[Opening Given entries section]
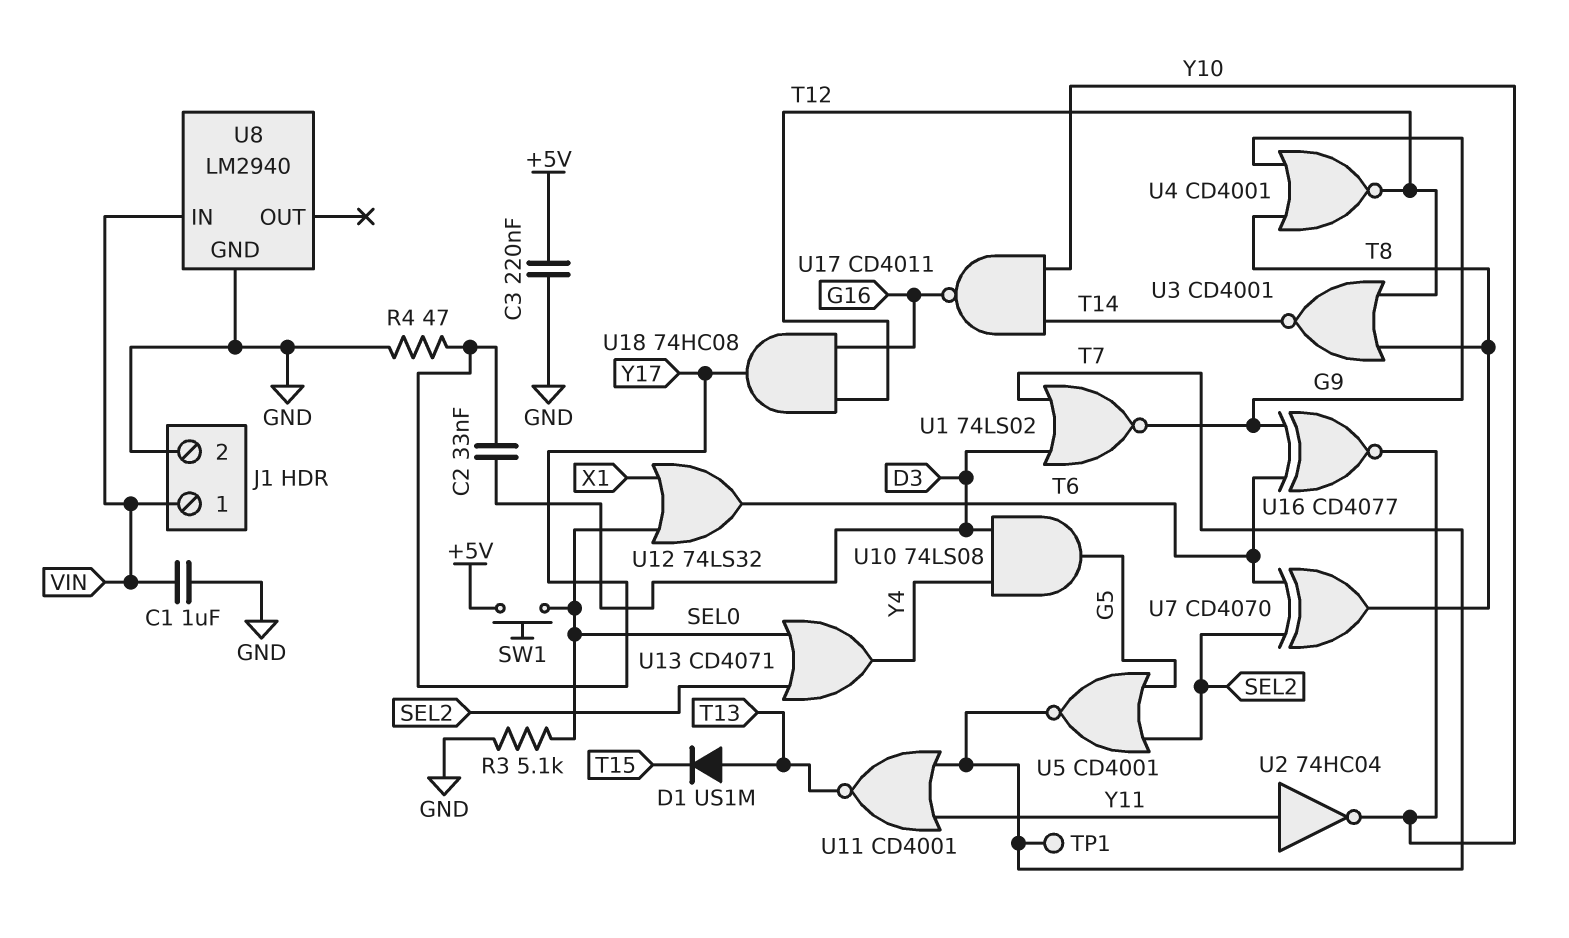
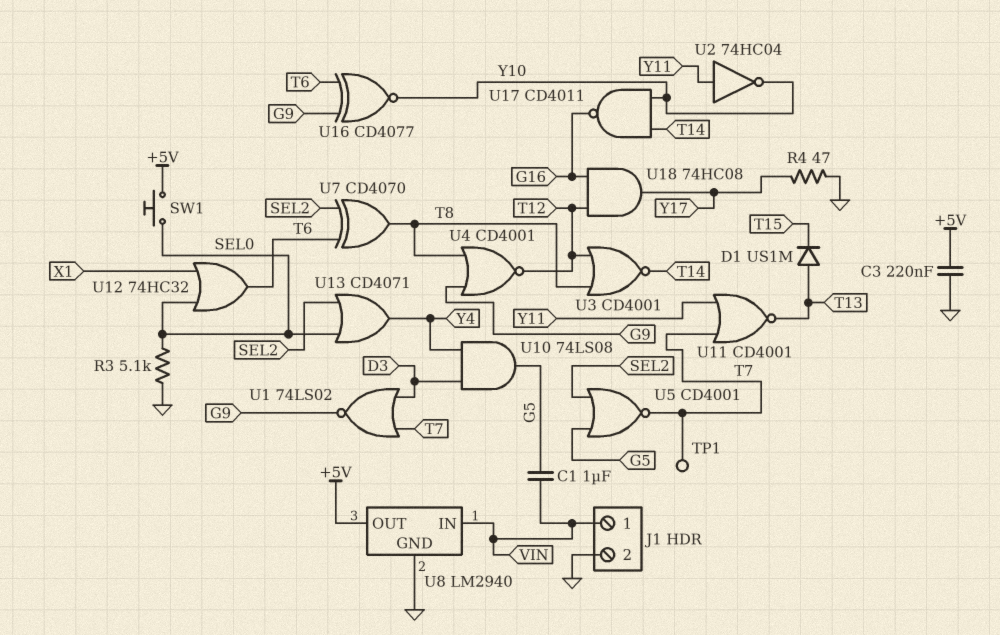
C1: 1uF (GND, VIN) -> 1uF (G5, VIN)
C2: 33nF (D3, Y17) -> none
U8 pin OUT: none -> +5V
U12: OR 74LS32 (in SEL0, in X1, out T6) -> OR 74HC32 (in SEL0, in X1, out T6)

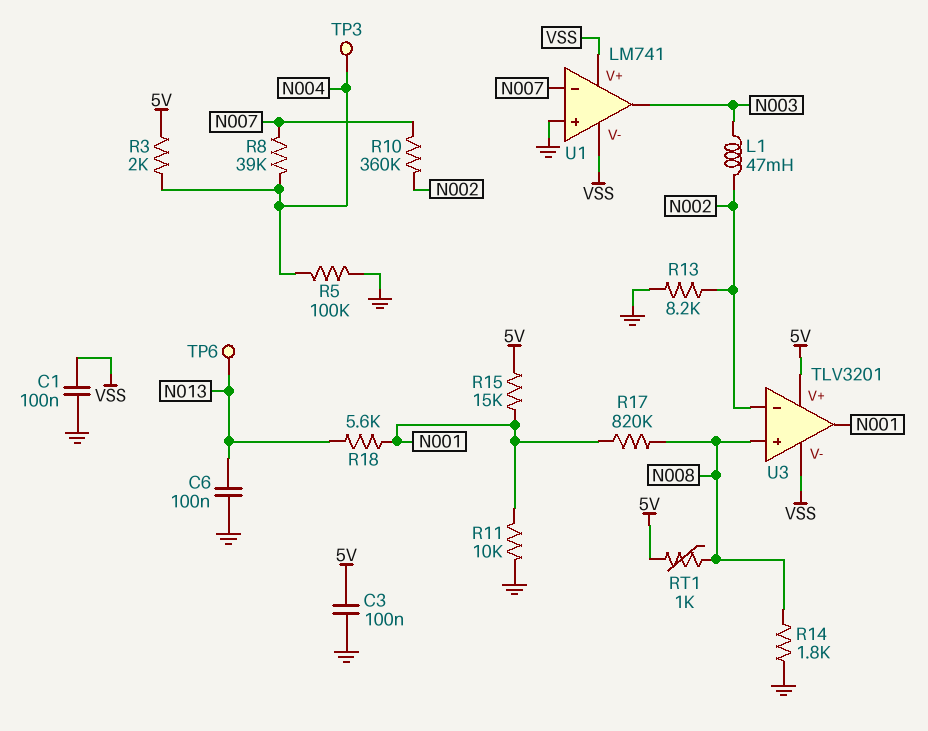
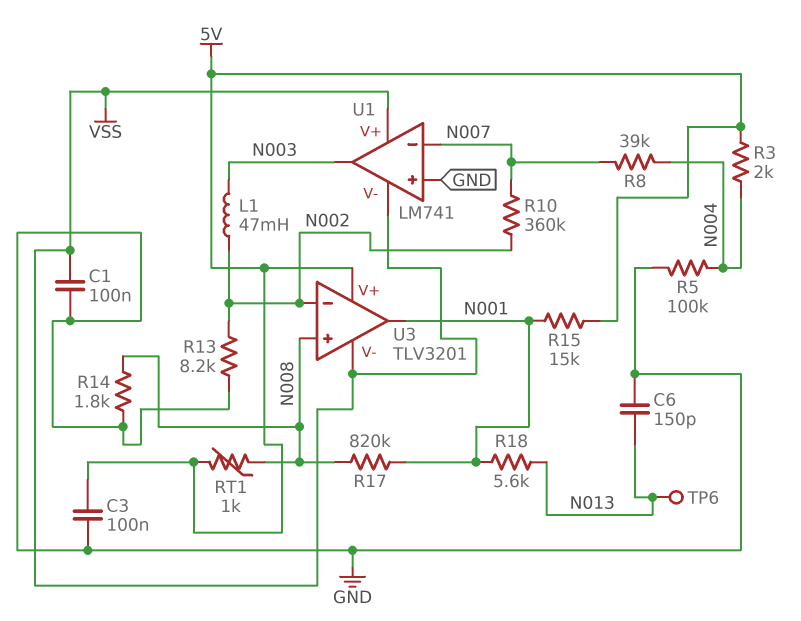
C6: 100nF (GND, N013) -> 150pF (GND, N013)
R11: 10k (GND, N001) -> none
TP3: test point (N004) -> none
[Closing Given entries section]
Task objective -
Using the records above, gather all lines where the string "none" is present.

Answer for this exercise -
C2: 33nF (D3, Y17) -> none
U8 pin OUT: none -> +5V
R11: 10k (GND, N001) -> none
TP3: test point (N004) -> none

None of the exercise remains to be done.